Convert each text line of the material below into one string in a JSON list, leaving out blank lines and all pictures.

» INFORMATION PROVIDED:
▼▼▼

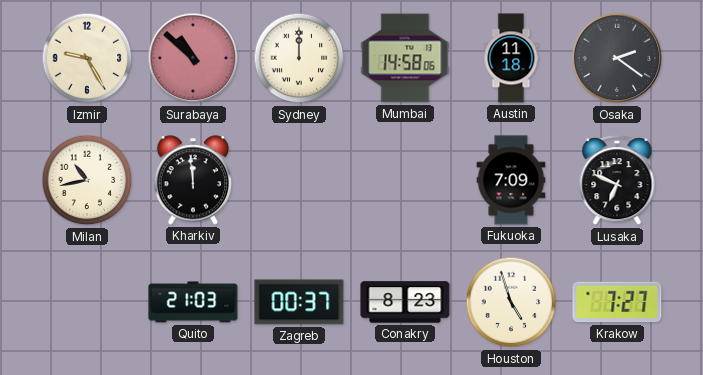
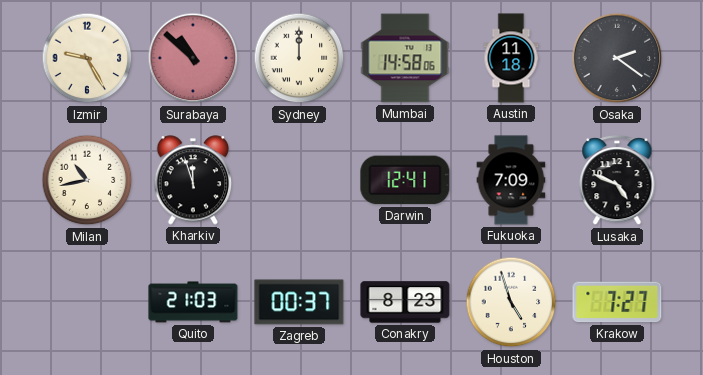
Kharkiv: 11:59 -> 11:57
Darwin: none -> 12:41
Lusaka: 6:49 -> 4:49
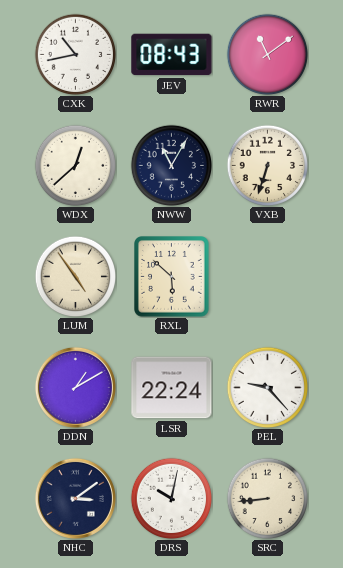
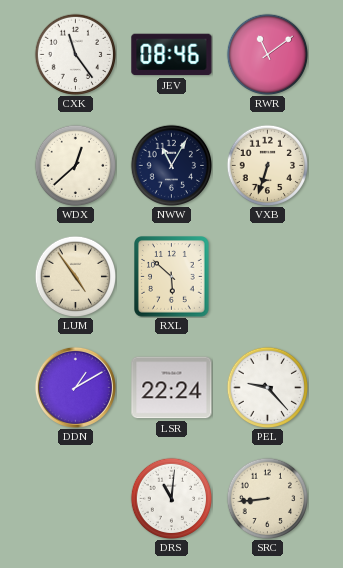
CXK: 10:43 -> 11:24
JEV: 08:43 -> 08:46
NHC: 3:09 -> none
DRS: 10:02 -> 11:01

▲▲▲

» FINAL ANSWER:
[
  "Kharkiv: 11:59 -> 11:57",
  "Darwin: none -> 12:41",
  "Lusaka: 6:49 -> 4:49",
  "CXK: 10:43 -> 11:24",
  "JEV: 08:43 -> 08:46",
  "NHC: 3:09 -> none",
  "DRS: 10:02 -> 11:01"
]